Whenever a line of the data below holds the string "tree", copy that line.

Supplied records section start

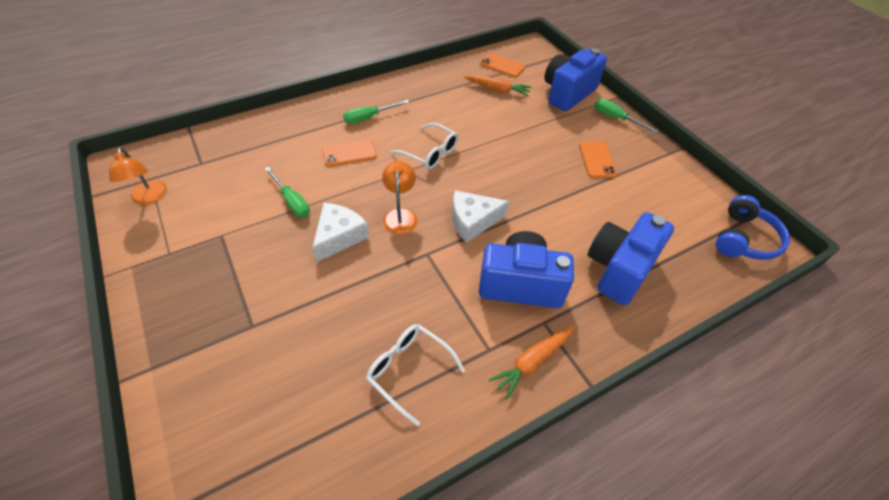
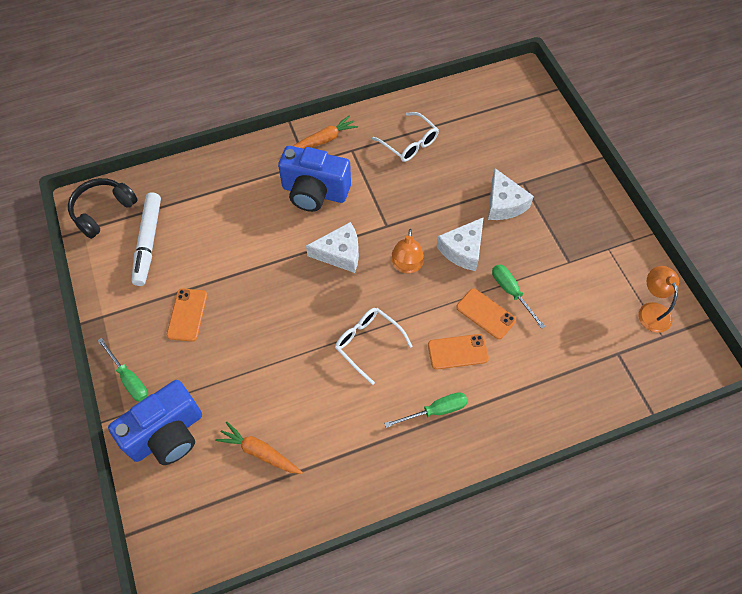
camera: 170 degrees left, 10 degrees up
(283, 294) = (504, 203): none -> white cheese
(502, 66) = (236, 511): orange phone -> orange phone (485, 314)
(619, 269) = (229, 196): blue camera -> none
(673, 213) = (148, 242): none -> white marker
(744, 239) = (103, 211): blue headphones -> black headphones

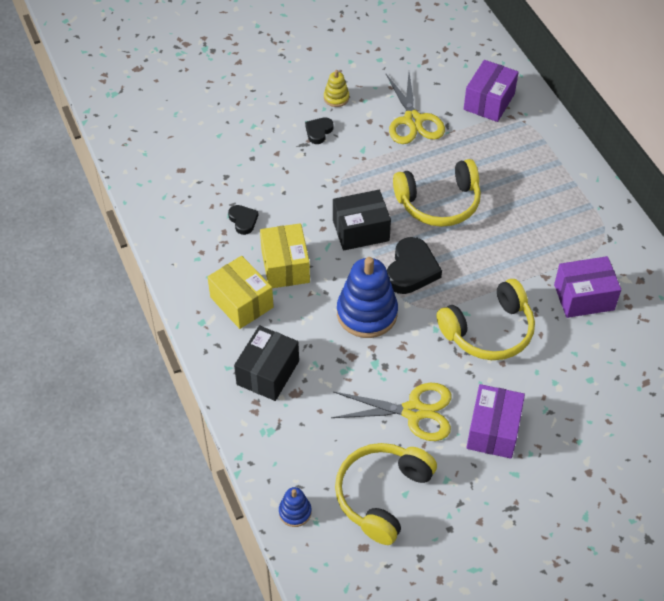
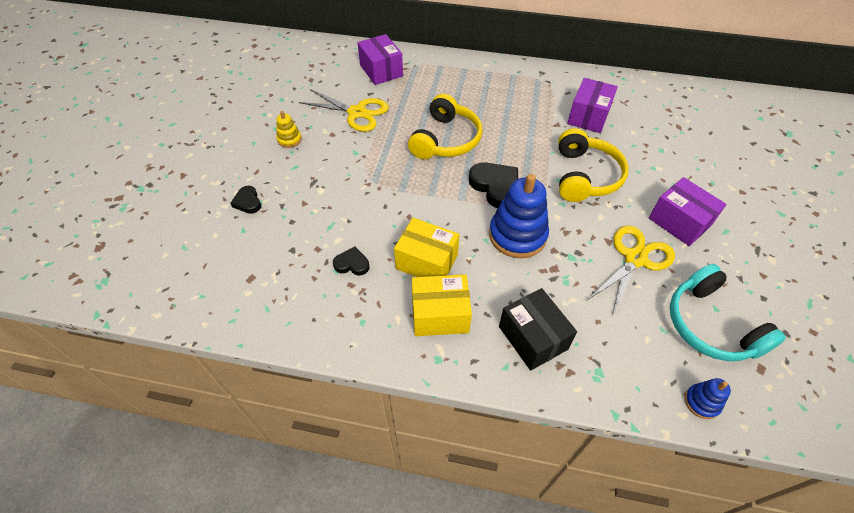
camera: 55 degrees left, 0 degrees up
(318, 132) = (310, 167): black heart -> black heart (248, 202)
(361, 230) = (432, 195): black box -> none
(382, 495) = (711, 325): yellow headphones -> turquoise headphones

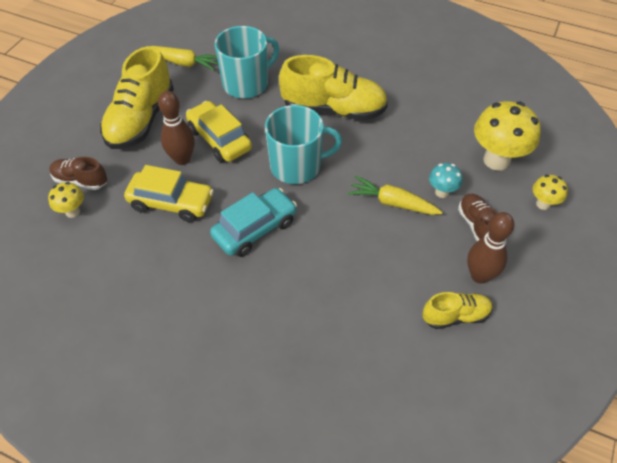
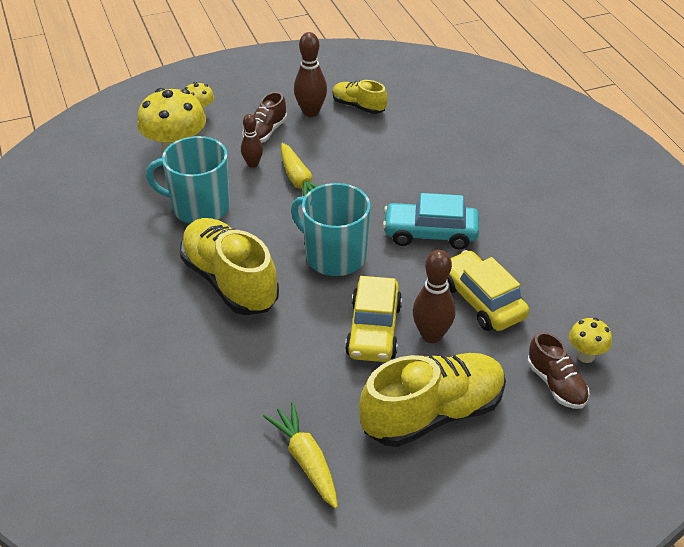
camera: 135 degrees left, 10 degrees down
(246, 84) = (272, 374): turquoise mug -> turquoise mug (199, 207)
(442, 192) = (253, 164): turquoise mushroom -> brown bowling pin

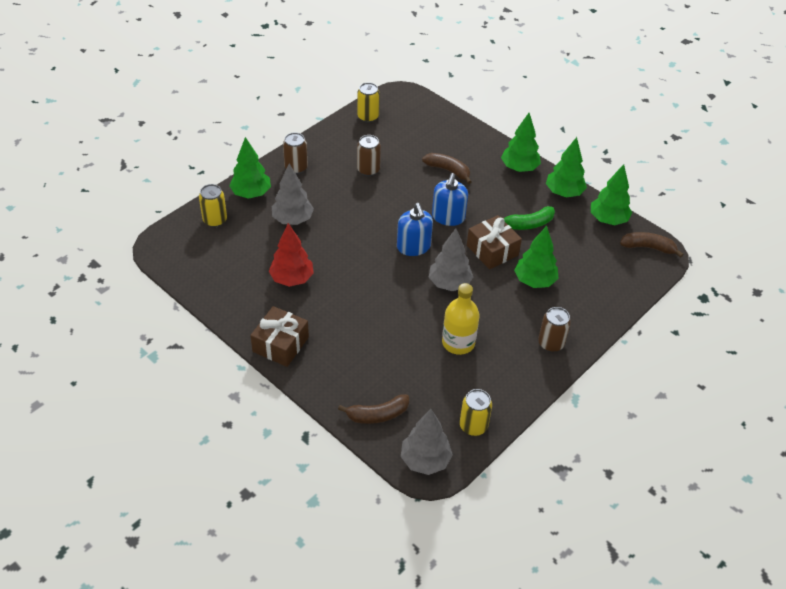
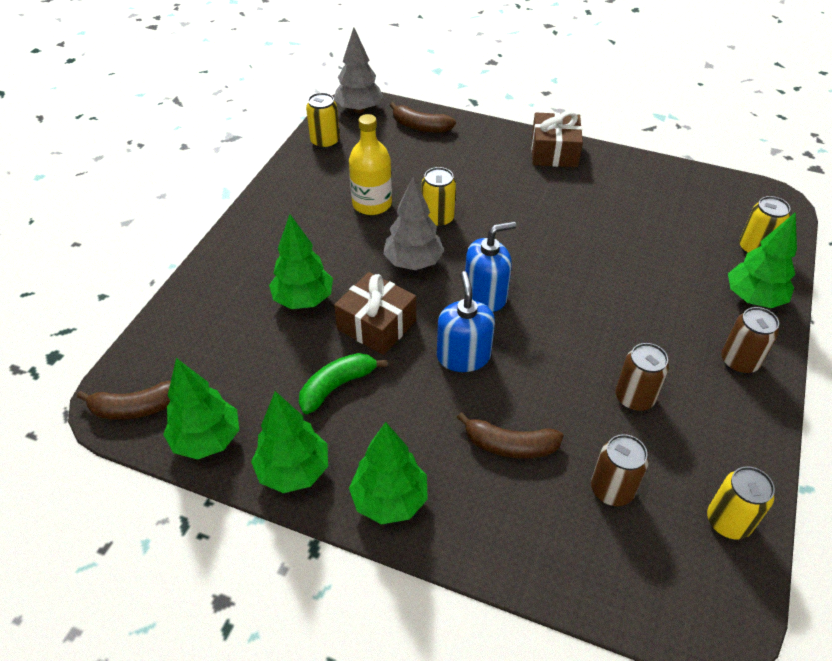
camera: 160 degrees right, 0 degrees up
(292, 220) = (665, 280): grey tree -> none
(292, 279) = (599, 212): red tree -> none
(377, 415) = (420, 127): brown banana -> brown banana turned 120 degrees counterclockwise
(413, 247) = (485, 295): blue soap dispenser -> blue soap dispenser turned 105 degrees clockwise
(414, 312) = (437, 219): none -> yellow can
(551, 343) = (264, 233): brown can -> brown can (612, 490)

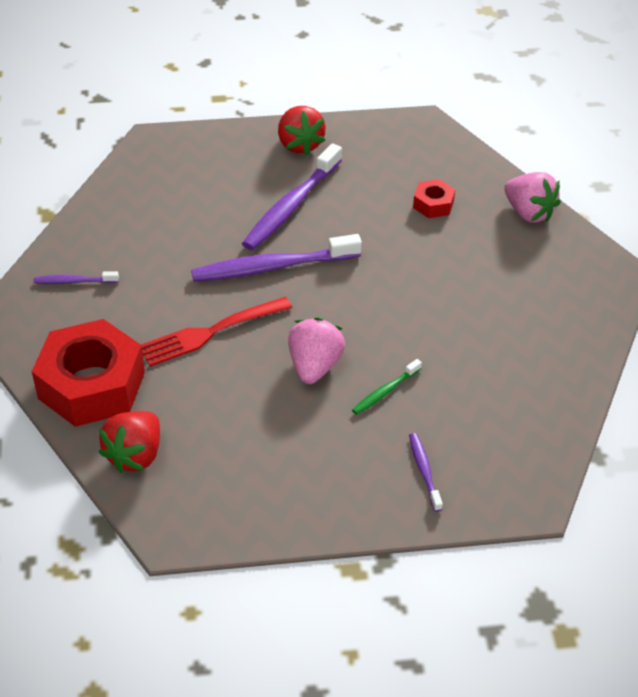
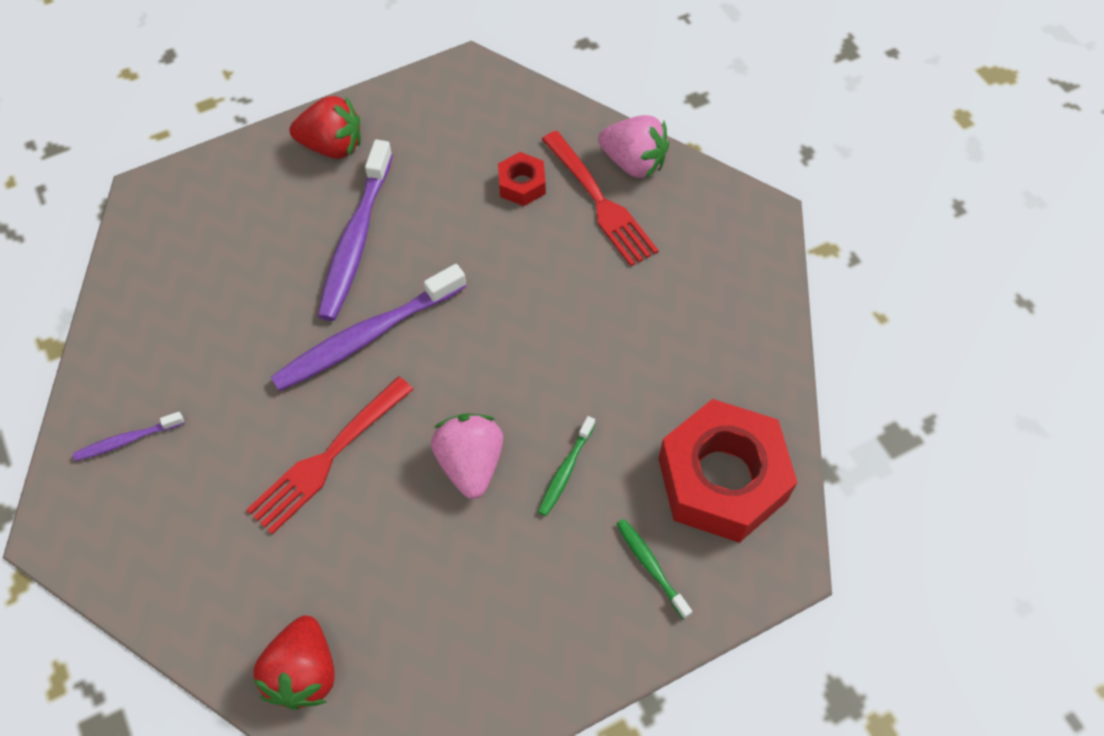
camera: 20 degrees left, 15 degrees up
(91, 385) = (209, 588): red nut -> red nut (722, 479)
(299, 145) = (332, 146): red strawberry -> red strawberry turned 45 degrees counterclockwise
(424, 471) = (651, 566): purple toothbrush -> green toothbrush
(490, 231) = (600, 202): none -> red fork

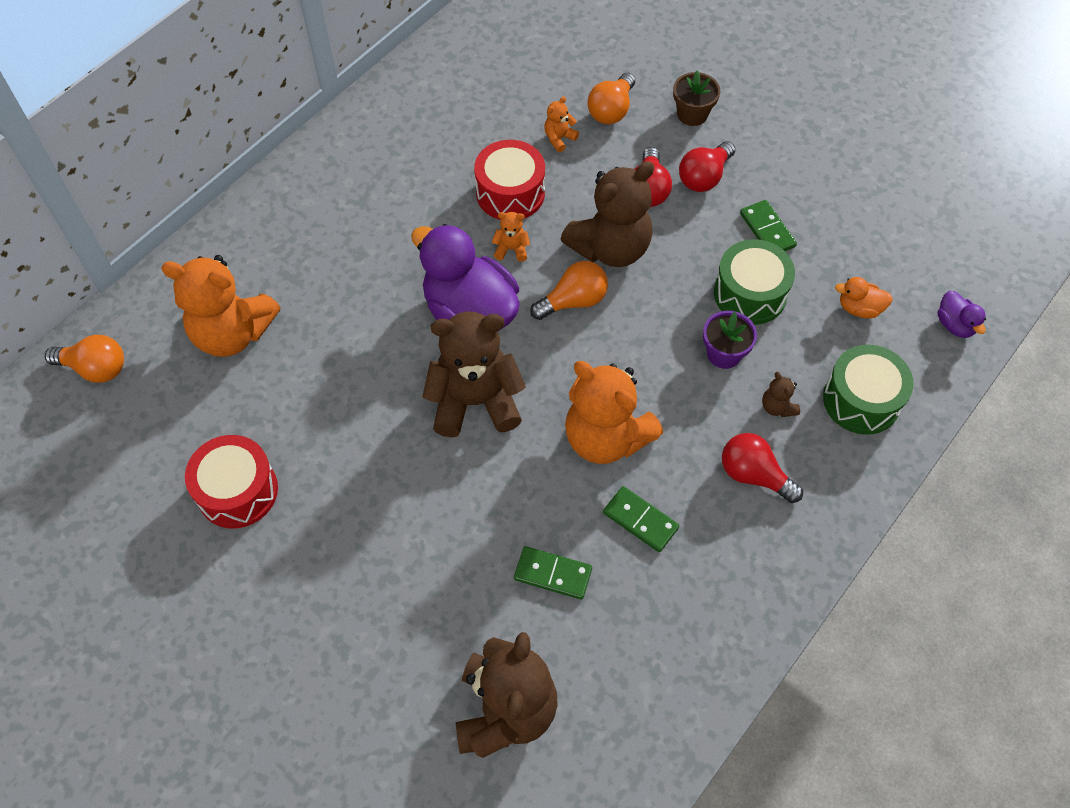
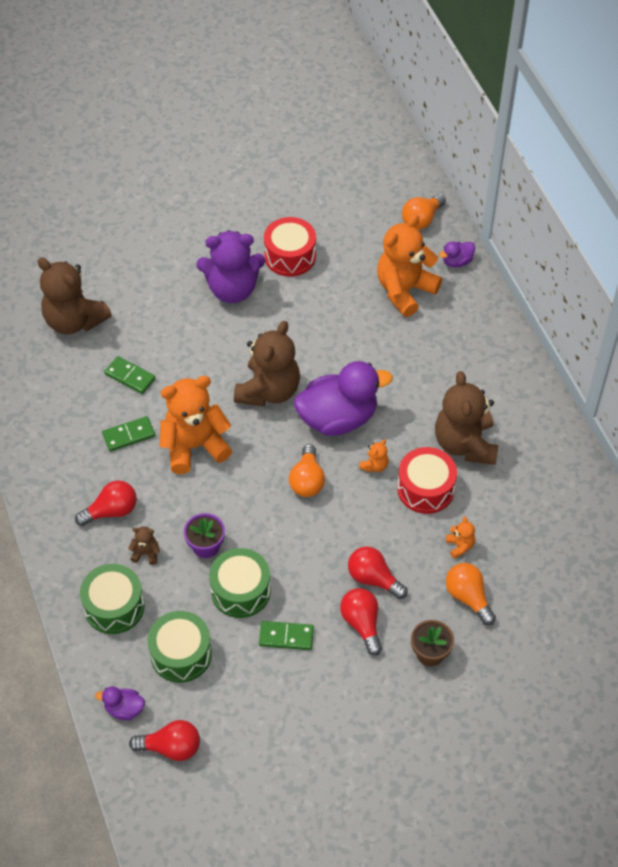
camera: 120 degrees right, 5 degrees down
(155, 300) = (457, 261): none -> purple duck
(334, 531) = (232, 289): none -> purple teddy bear
(553, 574) = (130, 376): green domino -> green domino turned 75 degrees clockwise
(610, 248) = (336, 526): brown teddy bear -> brown teddy bear (465, 444)
(859, 308) = (181, 654): orange duck -> green drum
(954, 264) = (171, 747): none -> red light bulb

Supplied records section end

**Solution to this task**
(292, 220) = (665, 280): grey tree -> none
(292, 279) = (599, 212): red tree -> none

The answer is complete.